(Record set)
____
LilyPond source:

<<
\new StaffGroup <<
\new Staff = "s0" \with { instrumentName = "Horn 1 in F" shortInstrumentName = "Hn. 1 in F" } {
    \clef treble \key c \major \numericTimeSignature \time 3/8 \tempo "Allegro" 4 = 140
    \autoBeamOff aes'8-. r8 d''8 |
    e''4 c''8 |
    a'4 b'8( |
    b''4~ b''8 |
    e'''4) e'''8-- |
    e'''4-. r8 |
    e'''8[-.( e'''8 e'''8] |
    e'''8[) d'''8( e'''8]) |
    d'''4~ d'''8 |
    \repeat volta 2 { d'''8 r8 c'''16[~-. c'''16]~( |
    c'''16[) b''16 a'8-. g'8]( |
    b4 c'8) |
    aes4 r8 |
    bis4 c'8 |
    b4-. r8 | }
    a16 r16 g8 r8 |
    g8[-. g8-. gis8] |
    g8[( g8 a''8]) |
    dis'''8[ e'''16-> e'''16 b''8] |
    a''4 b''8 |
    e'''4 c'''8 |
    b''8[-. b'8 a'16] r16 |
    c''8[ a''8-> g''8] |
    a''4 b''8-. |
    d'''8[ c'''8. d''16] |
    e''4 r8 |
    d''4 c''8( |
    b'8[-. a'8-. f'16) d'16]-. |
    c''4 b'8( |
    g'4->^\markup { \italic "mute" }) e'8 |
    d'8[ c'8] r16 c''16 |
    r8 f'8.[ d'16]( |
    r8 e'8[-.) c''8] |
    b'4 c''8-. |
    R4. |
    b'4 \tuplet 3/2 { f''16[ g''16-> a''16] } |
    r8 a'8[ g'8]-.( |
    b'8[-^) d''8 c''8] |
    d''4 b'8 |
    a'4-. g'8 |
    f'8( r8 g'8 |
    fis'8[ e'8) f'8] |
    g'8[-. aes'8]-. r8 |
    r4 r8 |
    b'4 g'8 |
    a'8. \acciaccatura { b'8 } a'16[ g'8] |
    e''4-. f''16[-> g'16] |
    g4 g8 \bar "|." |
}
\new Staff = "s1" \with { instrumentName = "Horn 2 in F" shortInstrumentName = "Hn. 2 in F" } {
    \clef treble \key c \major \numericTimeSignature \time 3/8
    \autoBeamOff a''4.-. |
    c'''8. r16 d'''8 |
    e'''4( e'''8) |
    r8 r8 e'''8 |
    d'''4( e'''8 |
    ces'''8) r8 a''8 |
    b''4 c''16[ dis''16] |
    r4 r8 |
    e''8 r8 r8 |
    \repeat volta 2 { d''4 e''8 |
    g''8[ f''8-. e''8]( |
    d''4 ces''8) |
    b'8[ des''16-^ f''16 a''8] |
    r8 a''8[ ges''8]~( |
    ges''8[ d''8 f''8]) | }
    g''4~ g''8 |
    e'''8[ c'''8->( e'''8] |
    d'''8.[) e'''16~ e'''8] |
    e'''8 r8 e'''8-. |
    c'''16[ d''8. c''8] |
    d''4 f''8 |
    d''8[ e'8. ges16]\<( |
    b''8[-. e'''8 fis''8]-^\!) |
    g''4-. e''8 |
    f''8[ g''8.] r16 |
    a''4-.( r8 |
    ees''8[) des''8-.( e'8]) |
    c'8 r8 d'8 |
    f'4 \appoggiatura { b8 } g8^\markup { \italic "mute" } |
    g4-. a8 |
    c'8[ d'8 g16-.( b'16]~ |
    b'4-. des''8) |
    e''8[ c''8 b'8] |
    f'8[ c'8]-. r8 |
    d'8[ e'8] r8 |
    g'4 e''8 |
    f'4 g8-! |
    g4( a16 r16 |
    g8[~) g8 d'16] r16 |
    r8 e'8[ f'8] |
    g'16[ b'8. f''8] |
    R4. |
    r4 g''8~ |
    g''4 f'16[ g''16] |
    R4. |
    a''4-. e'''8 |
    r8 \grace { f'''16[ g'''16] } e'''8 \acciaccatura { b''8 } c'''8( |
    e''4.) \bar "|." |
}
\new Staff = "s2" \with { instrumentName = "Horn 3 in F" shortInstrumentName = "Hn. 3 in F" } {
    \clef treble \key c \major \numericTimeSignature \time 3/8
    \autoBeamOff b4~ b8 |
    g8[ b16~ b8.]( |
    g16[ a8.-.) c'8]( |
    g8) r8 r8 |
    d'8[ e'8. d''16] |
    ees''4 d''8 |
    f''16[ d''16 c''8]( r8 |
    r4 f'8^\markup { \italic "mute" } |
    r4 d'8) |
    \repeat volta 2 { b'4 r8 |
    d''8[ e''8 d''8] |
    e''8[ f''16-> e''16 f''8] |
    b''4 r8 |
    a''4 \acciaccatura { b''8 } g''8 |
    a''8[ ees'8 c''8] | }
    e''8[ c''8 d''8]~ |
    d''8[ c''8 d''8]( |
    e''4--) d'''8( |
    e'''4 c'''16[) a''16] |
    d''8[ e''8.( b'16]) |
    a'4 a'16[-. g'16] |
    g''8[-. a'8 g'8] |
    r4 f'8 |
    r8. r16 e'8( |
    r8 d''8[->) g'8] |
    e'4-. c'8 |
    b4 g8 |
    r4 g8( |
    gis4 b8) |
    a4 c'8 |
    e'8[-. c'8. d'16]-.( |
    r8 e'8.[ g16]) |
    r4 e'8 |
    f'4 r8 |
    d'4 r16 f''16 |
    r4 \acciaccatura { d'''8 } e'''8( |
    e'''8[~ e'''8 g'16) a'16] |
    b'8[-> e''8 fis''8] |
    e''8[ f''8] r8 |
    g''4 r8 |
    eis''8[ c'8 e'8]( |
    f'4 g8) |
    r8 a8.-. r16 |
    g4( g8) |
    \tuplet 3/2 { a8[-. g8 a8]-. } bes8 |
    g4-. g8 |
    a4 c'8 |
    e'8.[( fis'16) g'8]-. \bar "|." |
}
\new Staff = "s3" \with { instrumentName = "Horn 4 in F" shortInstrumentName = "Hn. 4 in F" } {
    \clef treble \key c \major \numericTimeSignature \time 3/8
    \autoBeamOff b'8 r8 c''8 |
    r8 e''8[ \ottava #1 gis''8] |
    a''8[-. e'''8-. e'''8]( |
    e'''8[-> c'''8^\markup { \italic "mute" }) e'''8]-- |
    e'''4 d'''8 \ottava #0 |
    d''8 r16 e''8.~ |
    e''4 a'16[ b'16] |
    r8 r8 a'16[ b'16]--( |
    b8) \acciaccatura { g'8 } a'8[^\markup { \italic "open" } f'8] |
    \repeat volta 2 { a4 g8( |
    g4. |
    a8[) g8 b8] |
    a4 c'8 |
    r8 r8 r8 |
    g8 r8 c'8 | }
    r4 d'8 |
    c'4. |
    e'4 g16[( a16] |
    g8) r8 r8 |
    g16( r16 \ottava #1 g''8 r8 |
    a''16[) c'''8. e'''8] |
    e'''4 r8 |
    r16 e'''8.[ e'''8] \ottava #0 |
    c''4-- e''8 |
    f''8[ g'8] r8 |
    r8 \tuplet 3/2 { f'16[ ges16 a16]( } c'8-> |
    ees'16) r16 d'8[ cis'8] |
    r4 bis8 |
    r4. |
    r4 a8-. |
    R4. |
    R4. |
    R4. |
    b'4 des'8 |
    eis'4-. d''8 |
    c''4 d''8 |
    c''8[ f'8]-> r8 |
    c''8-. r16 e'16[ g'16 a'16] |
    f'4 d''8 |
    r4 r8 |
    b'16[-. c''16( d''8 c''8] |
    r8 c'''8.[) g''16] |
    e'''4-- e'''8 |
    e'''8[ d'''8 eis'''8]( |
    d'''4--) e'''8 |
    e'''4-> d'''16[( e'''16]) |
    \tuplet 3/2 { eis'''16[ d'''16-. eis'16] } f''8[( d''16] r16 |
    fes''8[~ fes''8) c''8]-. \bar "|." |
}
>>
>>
____
(Task instructions)
Show each line from the material above that contains the word "tuplet".

(Completed task)
    b'4 \tuplet 3/2 { f''16[ g''16-> a''16] } |
    \tuplet 3/2 { a8[-. g8 a8]-. } bes8 |
    r8 \tuplet 3/2 { f'16[ ges16 a16]( } c'8-> |
    \tuplet 3/2 { eis'''16[ d'''16-. eis'16] } f''8[( d''16] r16 |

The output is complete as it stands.